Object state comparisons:
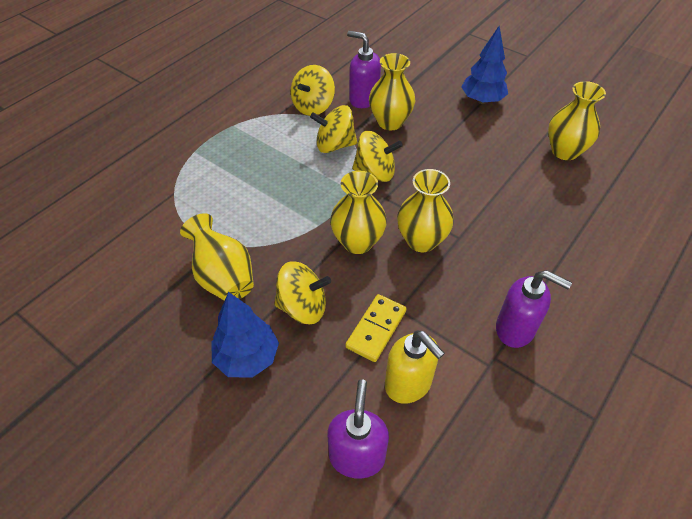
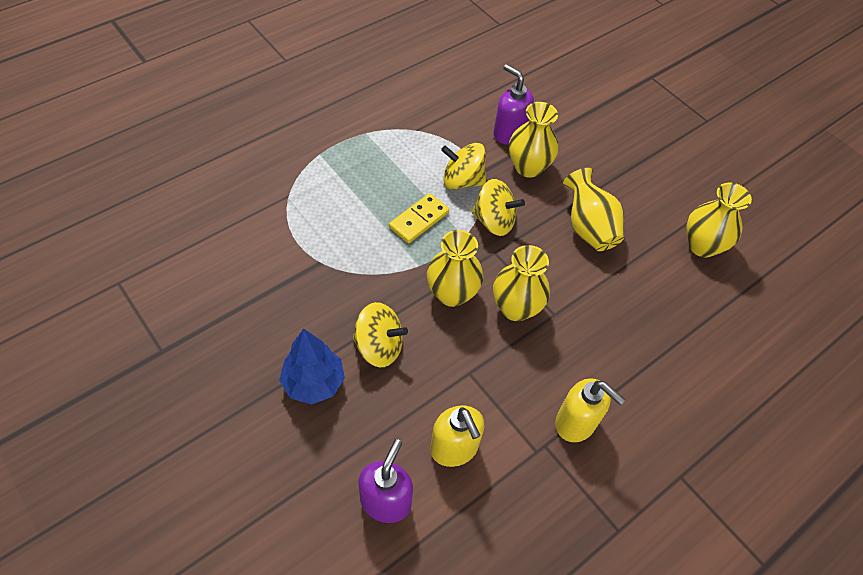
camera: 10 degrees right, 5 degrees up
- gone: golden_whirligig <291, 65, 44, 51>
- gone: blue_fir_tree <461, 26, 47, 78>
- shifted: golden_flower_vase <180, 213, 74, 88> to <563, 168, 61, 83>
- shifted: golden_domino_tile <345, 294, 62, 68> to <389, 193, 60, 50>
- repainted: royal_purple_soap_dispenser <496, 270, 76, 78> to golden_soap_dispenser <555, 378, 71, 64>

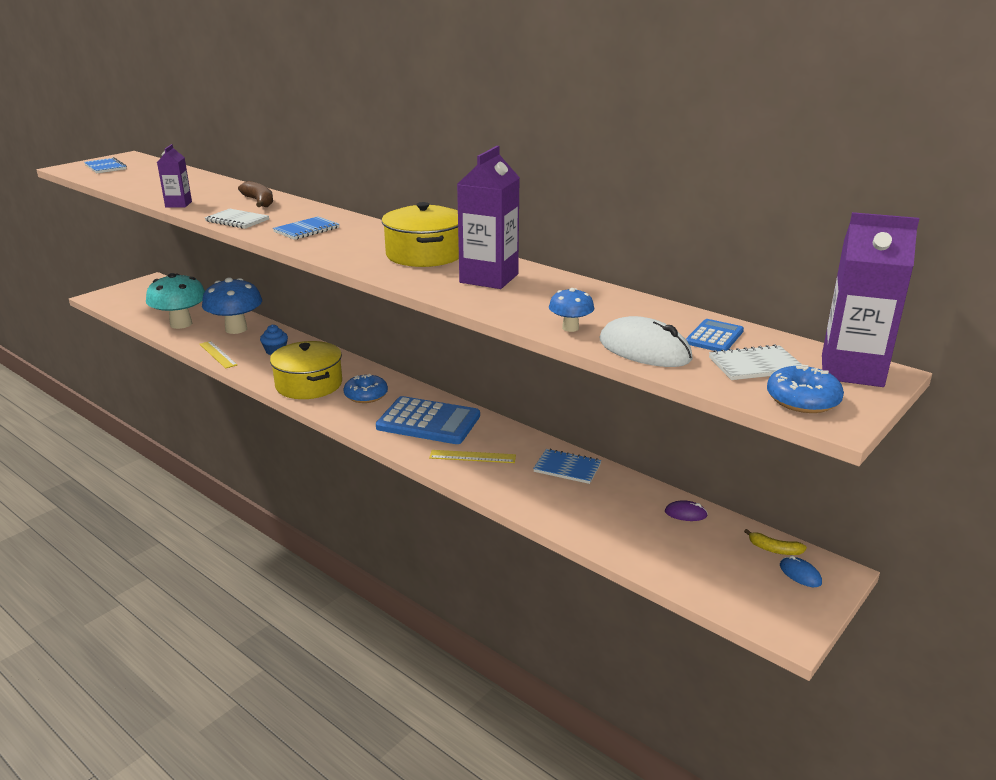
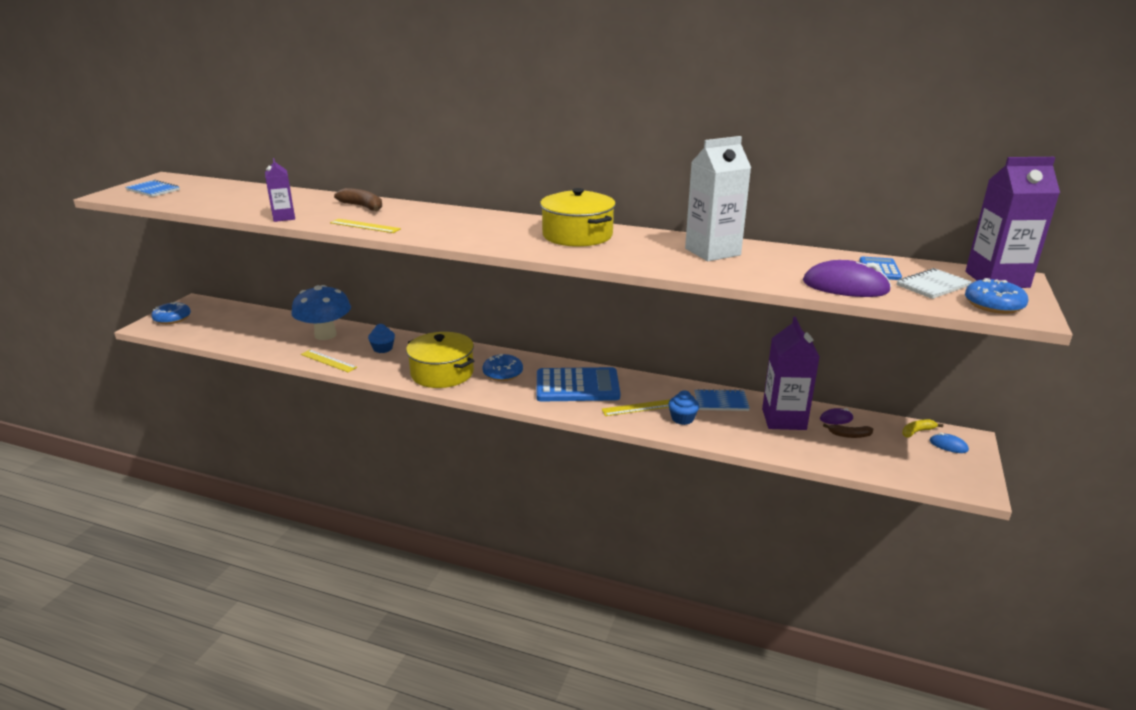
camera: 20 degrees left, 0 degrees up
- gone: aqua_mushroom <146, 273, 59, 56>
- gone: blue_notepad <273, 216, 66, 24>
- gone: blue_mushroom <549, 288, 45, 44>
- new: blue_donut <152, 302, 39, 22>
- new: blue_cupcake <668, 390, 31, 35>
- new: pure_white_carton <685, 136, 66, 125>
- new: dark_brown_banana <823, 423, 50, 15>
- shifted: royal_purple_carton <457, 146, 63, 143> to <762, 317, 57, 113>
- swapped: pure_white_notepad <205, 209, 64, 20> to golden_straightedge <330, 219, 71, 14>
- repainted: pure_white_computer_mouse <600, 316, 93, 51> to royal_purple_computer_mouse <803, 260, 88, 37>
- rotated: golden_banana <744, 529, 63, 26> = <902, 419, 41, 19> 150 degrees clockwise

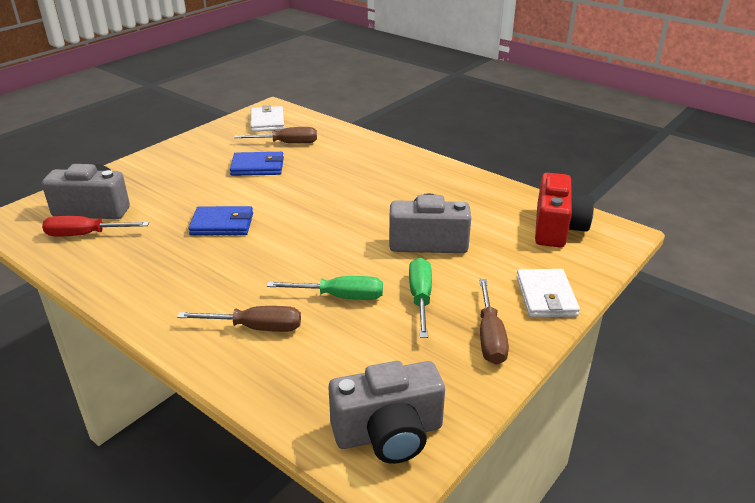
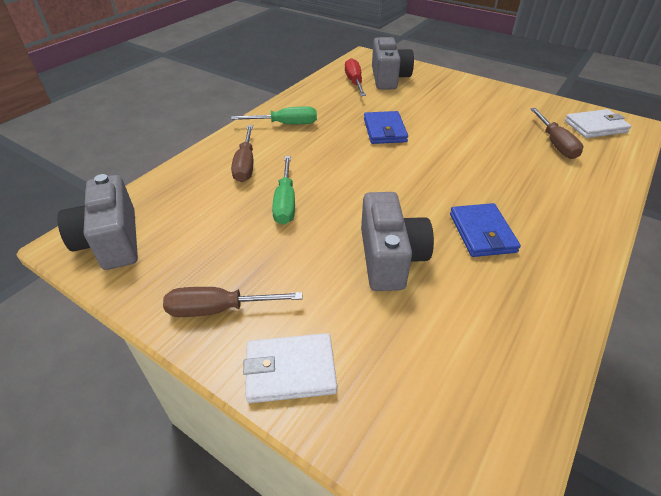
camera: 85 degrees right, 10 degrees up
- gone: red_compact_camera <535, 173, 59, 74>
- shifted: blue_wallet <230, 152, 54, 24> to <450, 203, 71, 54>
- shifted: green_flat_screwdriver <409, 258, 23, 80> to <231, 106, 86, 18>

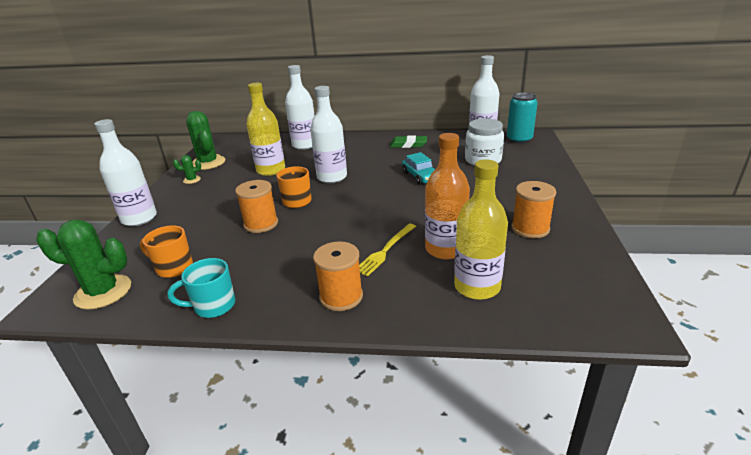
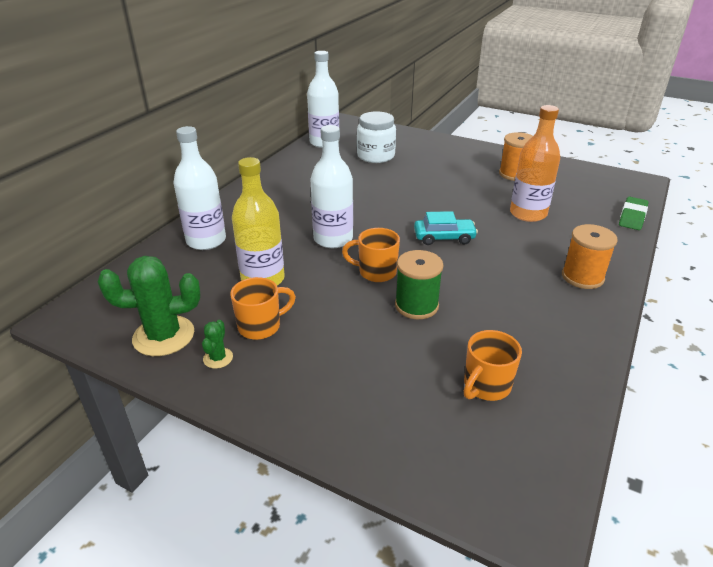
camera: 70 degrees left, 5 degrees up
- gone: green_saguaro_cactus <36, 219, 95, 91>
- gone: pure_white_bottle <94, 119, 63, 107>
- gone: aqua_mug <168, 258, 67, 60>
- gone: golden_fork <359, 224, 57, 52>
- gone: golden_bottle <454, 159, 54, 141>
- gone: aqua_soda_can <507, 92, 31, 52>
- new: orange_mug <230, 277, 66, 63>
- shifted: green_pencil_eraser <390, 135, 37, 13> to <619, 196, 29, 34>
- shifted: aqua_toy_car <402, 152, 33, 33> to <414, 211, 64, 34>
- repainted: orange_bobbin <235, 180, 43, 53> to green_bobbin <395, 250, 48, 69>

● What the task asks
Leaving pictures aside, write out each record above exactly as given.

● Answer below
camera: 10 degrees right, 5 degrees up
- gone: golden_whirligig <291, 65, 44, 51>
- gone: blue_fir_tree <461, 26, 47, 78>
- shifted: golden_flower_vase <180, 213, 74, 88> to <563, 168, 61, 83>
- shifted: golden_domino_tile <345, 294, 62, 68> to <389, 193, 60, 50>
- repainted: royal_purple_soap_dispenser <496, 270, 76, 78> to golden_soap_dispenser <555, 378, 71, 64>

camera: 20 degrees left, 0 degrees up
- gone: aqua_mushroom <146, 273, 59, 56>
- gone: blue_notepad <273, 216, 66, 24>
- gone: blue_mushroom <549, 288, 45, 44>
- new: blue_donut <152, 302, 39, 22>
- new: blue_cupcake <668, 390, 31, 35>
- new: pure_white_carton <685, 136, 66, 125>
- new: dark_brown_banana <823, 423, 50, 15>
- shifted: royal_purple_carton <457, 146, 63, 143> to <762, 317, 57, 113>
- swapped: pure_white_notepad <205, 209, 64, 20> to golden_straightedge <330, 219, 71, 14>
- repainted: pure_white_computer_mouse <600, 316, 93, 51> to royal_purple_computer_mouse <803, 260, 88, 37>
- rotated: golden_banana <744, 529, 63, 26> = <902, 419, 41, 19> 150 degrees clockwise

camera: 85 degrees right, 10 degrees up
- gone: red_compact_camera <535, 173, 59, 74>
- shifted: blue_wallet <230, 152, 54, 24> to <450, 203, 71, 54>
- shifted: green_flat_screwdriver <409, 258, 23, 80> to <231, 106, 86, 18>

camera: 70 degrees left, 5 degrees up
- gone: green_saguaro_cactus <36, 219, 95, 91>
- gone: pure_white_bottle <94, 119, 63, 107>
- gone: aqua_mug <168, 258, 67, 60>
- gone: golden_fork <359, 224, 57, 52>
- gone: golden_bottle <454, 159, 54, 141>
- gone: aqua_soda_can <507, 92, 31, 52>
- new: orange_mug <230, 277, 66, 63>
- shifted: green_pencil_eraser <390, 135, 37, 13> to <619, 196, 29, 34>
- shifted: aqua_toy_car <402, 152, 33, 33> to <414, 211, 64, 34>
- repainted: orange_bobbin <235, 180, 43, 53> to green_bobbin <395, 250, 48, 69>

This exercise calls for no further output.